**Work to be completed:** The data that follows is to be given again, exactly as written.

**Supplied records:**
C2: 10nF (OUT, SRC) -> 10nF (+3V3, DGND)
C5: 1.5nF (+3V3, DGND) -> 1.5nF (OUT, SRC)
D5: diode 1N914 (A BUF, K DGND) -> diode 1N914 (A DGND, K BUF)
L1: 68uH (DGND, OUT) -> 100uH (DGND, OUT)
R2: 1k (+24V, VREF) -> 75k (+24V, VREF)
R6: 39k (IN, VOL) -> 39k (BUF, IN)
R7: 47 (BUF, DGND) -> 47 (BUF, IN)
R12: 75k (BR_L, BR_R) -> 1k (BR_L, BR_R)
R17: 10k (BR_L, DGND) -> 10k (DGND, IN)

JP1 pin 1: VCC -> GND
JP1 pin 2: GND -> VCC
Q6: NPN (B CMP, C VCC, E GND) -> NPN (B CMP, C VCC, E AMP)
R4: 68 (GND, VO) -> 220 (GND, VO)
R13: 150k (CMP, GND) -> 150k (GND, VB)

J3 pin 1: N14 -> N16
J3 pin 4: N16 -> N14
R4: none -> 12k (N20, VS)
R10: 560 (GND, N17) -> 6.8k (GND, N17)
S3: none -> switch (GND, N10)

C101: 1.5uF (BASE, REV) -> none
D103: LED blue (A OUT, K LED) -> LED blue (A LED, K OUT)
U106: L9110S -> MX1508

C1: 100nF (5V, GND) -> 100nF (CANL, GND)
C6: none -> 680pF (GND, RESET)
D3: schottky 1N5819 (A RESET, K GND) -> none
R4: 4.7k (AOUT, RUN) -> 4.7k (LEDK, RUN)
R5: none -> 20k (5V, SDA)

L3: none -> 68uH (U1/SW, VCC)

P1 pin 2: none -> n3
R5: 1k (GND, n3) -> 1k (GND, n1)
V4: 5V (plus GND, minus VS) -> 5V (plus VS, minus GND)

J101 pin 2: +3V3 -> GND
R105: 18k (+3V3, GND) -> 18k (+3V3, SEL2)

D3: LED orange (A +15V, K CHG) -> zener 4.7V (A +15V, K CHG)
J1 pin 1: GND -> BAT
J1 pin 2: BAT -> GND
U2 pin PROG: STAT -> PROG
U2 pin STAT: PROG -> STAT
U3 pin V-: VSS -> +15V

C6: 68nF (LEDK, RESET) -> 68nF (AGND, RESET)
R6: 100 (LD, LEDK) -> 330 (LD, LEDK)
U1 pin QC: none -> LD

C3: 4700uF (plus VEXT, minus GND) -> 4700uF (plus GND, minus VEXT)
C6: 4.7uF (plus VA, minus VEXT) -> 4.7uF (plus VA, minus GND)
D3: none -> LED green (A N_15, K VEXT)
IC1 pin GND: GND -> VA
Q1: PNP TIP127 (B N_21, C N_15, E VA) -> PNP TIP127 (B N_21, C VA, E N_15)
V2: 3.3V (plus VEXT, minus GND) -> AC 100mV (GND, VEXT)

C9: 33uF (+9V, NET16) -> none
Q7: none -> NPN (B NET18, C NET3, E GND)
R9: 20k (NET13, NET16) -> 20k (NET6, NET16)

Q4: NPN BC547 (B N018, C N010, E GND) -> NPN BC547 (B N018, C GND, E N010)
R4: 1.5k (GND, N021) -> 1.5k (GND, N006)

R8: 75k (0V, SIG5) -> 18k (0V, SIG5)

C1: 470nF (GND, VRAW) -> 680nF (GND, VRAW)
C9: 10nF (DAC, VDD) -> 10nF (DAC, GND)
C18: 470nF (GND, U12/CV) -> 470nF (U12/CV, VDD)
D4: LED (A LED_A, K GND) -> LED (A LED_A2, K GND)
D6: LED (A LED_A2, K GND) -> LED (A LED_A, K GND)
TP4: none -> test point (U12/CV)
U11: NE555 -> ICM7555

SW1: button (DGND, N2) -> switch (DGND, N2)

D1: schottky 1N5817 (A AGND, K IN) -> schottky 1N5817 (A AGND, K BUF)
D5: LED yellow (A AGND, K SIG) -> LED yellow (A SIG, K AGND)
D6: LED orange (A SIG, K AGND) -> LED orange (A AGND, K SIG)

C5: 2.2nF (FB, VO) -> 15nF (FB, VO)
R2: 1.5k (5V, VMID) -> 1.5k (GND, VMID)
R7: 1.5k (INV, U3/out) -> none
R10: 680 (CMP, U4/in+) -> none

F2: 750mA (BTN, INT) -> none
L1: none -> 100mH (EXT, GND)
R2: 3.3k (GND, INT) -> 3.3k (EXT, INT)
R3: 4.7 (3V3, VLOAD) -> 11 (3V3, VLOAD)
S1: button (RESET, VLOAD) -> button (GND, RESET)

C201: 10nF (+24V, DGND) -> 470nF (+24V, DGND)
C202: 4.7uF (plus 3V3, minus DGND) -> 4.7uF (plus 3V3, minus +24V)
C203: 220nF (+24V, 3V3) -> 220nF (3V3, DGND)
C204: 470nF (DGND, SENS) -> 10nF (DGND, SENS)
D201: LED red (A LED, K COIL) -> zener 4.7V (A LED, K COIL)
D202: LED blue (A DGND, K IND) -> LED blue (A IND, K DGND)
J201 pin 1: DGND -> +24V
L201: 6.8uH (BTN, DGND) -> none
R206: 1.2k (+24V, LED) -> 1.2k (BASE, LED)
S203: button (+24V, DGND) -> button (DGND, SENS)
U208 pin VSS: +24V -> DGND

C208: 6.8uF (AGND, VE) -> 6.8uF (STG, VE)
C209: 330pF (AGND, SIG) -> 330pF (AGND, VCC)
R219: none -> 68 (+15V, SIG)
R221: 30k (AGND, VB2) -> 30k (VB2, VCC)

**Written response:**
C2: 10nF (OUT, SRC) -> 10nF (+3V3, DGND)
C5: 1.5nF (+3V3, DGND) -> 1.5nF (OUT, SRC)
D5: diode 1N914 (A BUF, K DGND) -> diode 1N914 (A DGND, K BUF)
L1: 68uH (DGND, OUT) -> 100uH (DGND, OUT)
R2: 1k (+24V, VREF) -> 75k (+24V, VREF)
R6: 39k (IN, VOL) -> 39k (BUF, IN)
R7: 47 (BUF, DGND) -> 47 (BUF, IN)
R12: 75k (BR_L, BR_R) -> 1k (BR_L, BR_R)
R17: 10k (BR_L, DGND) -> 10k (DGND, IN)

JP1 pin 1: VCC -> GND
JP1 pin 2: GND -> VCC
Q6: NPN (B CMP, C VCC, E GND) -> NPN (B CMP, C VCC, E AMP)
R4: 68 (GND, VO) -> 220 (GND, VO)
R13: 150k (CMP, GND) -> 150k (GND, VB)

J3 pin 1: N14 -> N16
J3 pin 4: N16 -> N14
R4: none -> 12k (N20, VS)
R10: 560 (GND, N17) -> 6.8k (GND, N17)
S3: none -> switch (GND, N10)

C101: 1.5uF (BASE, REV) -> none
D103: LED blue (A OUT, K LED) -> LED blue (A LED, K OUT)
U106: L9110S -> MX1508

C1: 100nF (5V, GND) -> 100nF (CANL, GND)
C6: none -> 680pF (GND, RESET)
D3: schottky 1N5819 (A RESET, K GND) -> none
R4: 4.7k (AOUT, RUN) -> 4.7k (LEDK, RUN)
R5: none -> 20k (5V, SDA)

L3: none -> 68uH (U1/SW, VCC)

P1 pin 2: none -> n3
R5: 1k (GND, n3) -> 1k (GND, n1)
V4: 5V (plus GND, minus VS) -> 5V (plus VS, minus GND)

J101 pin 2: +3V3 -> GND
R105: 18k (+3V3, GND) -> 18k (+3V3, SEL2)

D3: LED orange (A +15V, K CHG) -> zener 4.7V (A +15V, K CHG)
J1 pin 1: GND -> BAT
J1 pin 2: BAT -> GND
U2 pin PROG: STAT -> PROG
U2 pin STAT: PROG -> STAT
U3 pin V-: VSS -> +15V

C6: 68nF (LEDK, RESET) -> 68nF (AGND, RESET)
R6: 100 (LD, LEDK) -> 330 (LD, LEDK)
U1 pin QC: none -> LD

C3: 4700uF (plus VEXT, minus GND) -> 4700uF (plus GND, minus VEXT)
C6: 4.7uF (plus VA, minus VEXT) -> 4.7uF (plus VA, minus GND)
D3: none -> LED green (A N_15, K VEXT)
IC1 pin GND: GND -> VA
Q1: PNP TIP127 (B N_21, C N_15, E VA) -> PNP TIP127 (B N_21, C VA, E N_15)
V2: 3.3V (plus VEXT, minus GND) -> AC 100mV (GND, VEXT)

C9: 33uF (+9V, NET16) -> none
Q7: none -> NPN (B NET18, C NET3, E GND)
R9: 20k (NET13, NET16) -> 20k (NET6, NET16)

Q4: NPN BC547 (B N018, C N010, E GND) -> NPN BC547 (B N018, C GND, E N010)
R4: 1.5k (GND, N021) -> 1.5k (GND, N006)

R8: 75k (0V, SIG5) -> 18k (0V, SIG5)

C1: 470nF (GND, VRAW) -> 680nF (GND, VRAW)
C9: 10nF (DAC, VDD) -> 10nF (DAC, GND)
C18: 470nF (GND, U12/CV) -> 470nF (U12/CV, VDD)
D4: LED (A LED_A, K GND) -> LED (A LED_A2, K GND)
D6: LED (A LED_A2, K GND) -> LED (A LED_A, K GND)
TP4: none -> test point (U12/CV)
U11: NE555 -> ICM7555

SW1: button (DGND, N2) -> switch (DGND, N2)

D1: schottky 1N5817 (A AGND, K IN) -> schottky 1N5817 (A AGND, K BUF)
D5: LED yellow (A AGND, K SIG) -> LED yellow (A SIG, K AGND)
D6: LED orange (A SIG, K AGND) -> LED orange (A AGND, K SIG)

C5: 2.2nF (FB, VO) -> 15nF (FB, VO)
R2: 1.5k (5V, VMID) -> 1.5k (GND, VMID)
R7: 1.5k (INV, U3/out) -> none
R10: 680 (CMP, U4/in+) -> none

F2: 750mA (BTN, INT) -> none
L1: none -> 100mH (EXT, GND)
R2: 3.3k (GND, INT) -> 3.3k (EXT, INT)
R3: 4.7 (3V3, VLOAD) -> 11 (3V3, VLOAD)
S1: button (RESET, VLOAD) -> button (GND, RESET)

C201: 10nF (+24V, DGND) -> 470nF (+24V, DGND)
C202: 4.7uF (plus 3V3, minus DGND) -> 4.7uF (plus 3V3, minus +24V)
C203: 220nF (+24V, 3V3) -> 220nF (3V3, DGND)
C204: 470nF (DGND, SENS) -> 10nF (DGND, SENS)
D201: LED red (A LED, K COIL) -> zener 4.7V (A LED, K COIL)
D202: LED blue (A DGND, K IND) -> LED blue (A IND, K DGND)
J201 pin 1: DGND -> +24V
L201: 6.8uH (BTN, DGND) -> none
R206: 1.2k (+24V, LED) -> 1.2k (BASE, LED)
S203: button (+24V, DGND) -> button (DGND, SENS)
U208 pin VSS: +24V -> DGND

C208: 6.8uF (AGND, VE) -> 6.8uF (STG, VE)
C209: 330pF (AGND, SIG) -> 330pF (AGND, VCC)
R219: none -> 68 (+15V, SIG)
R221: 30k (AGND, VB2) -> 30k (VB2, VCC)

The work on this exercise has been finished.